(Items from a dataset)
■ ■ ■ ■ ■

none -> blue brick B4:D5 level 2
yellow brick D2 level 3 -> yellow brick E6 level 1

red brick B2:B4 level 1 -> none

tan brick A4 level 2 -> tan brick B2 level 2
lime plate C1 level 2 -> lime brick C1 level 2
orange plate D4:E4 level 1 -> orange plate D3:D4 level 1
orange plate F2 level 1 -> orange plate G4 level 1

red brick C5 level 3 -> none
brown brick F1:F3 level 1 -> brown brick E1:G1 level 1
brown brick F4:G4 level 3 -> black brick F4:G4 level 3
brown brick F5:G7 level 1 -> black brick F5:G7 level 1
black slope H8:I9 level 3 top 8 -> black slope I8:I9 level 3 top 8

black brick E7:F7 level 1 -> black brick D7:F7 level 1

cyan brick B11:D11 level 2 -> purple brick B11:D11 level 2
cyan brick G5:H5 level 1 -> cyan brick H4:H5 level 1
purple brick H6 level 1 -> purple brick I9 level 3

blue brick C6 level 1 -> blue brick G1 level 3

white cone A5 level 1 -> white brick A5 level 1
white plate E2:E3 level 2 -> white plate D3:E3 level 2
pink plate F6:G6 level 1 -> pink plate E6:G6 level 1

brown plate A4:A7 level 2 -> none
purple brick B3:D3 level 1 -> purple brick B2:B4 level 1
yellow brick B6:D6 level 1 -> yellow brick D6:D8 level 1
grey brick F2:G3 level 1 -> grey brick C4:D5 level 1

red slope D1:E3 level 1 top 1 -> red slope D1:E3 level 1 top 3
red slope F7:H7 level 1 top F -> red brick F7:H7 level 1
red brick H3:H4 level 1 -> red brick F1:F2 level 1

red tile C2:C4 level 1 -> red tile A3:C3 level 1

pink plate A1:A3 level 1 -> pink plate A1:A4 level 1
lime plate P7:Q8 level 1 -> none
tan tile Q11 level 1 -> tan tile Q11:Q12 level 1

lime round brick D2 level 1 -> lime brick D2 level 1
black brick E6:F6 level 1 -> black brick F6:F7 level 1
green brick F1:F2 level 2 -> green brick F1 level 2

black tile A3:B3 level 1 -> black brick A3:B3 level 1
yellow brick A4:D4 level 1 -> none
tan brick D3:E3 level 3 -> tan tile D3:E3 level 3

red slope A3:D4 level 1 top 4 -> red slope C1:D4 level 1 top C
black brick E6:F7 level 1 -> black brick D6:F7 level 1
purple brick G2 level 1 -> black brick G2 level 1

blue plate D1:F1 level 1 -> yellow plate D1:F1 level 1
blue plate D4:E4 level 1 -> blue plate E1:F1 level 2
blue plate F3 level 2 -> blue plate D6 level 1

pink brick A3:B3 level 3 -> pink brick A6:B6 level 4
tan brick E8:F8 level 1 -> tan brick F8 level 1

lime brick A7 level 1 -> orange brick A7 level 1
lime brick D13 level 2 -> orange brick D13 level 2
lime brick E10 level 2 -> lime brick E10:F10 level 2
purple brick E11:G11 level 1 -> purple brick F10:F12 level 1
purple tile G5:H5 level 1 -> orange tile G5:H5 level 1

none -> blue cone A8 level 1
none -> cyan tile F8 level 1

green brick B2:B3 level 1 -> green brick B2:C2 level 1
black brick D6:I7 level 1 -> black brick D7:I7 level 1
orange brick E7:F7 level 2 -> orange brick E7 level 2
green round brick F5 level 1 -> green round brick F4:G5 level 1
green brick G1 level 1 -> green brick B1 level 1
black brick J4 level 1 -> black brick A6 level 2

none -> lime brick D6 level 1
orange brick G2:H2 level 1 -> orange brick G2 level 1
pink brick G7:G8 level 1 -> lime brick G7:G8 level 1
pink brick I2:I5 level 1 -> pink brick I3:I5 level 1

■ ■ ■ ■ ■

**Your task**: In the data above, find the line with "red brick C5 level 3 -> none" and the line with "cyan brick G5:H5". Retype both, plus every line between them, exactly.

**Response to the exercise**:
red brick C5 level 3 -> none
brown brick F1:F3 level 1 -> brown brick E1:G1 level 1
brown brick F4:G4 level 3 -> black brick F4:G4 level 3
brown brick F5:G7 level 1 -> black brick F5:G7 level 1
black slope H8:I9 level 3 top 8 -> black slope I8:I9 level 3 top 8

black brick E7:F7 level 1 -> black brick D7:F7 level 1

cyan brick B11:D11 level 2 -> purple brick B11:D11 level 2
cyan brick G5:H5 level 1 -> cyan brick H4:H5 level 1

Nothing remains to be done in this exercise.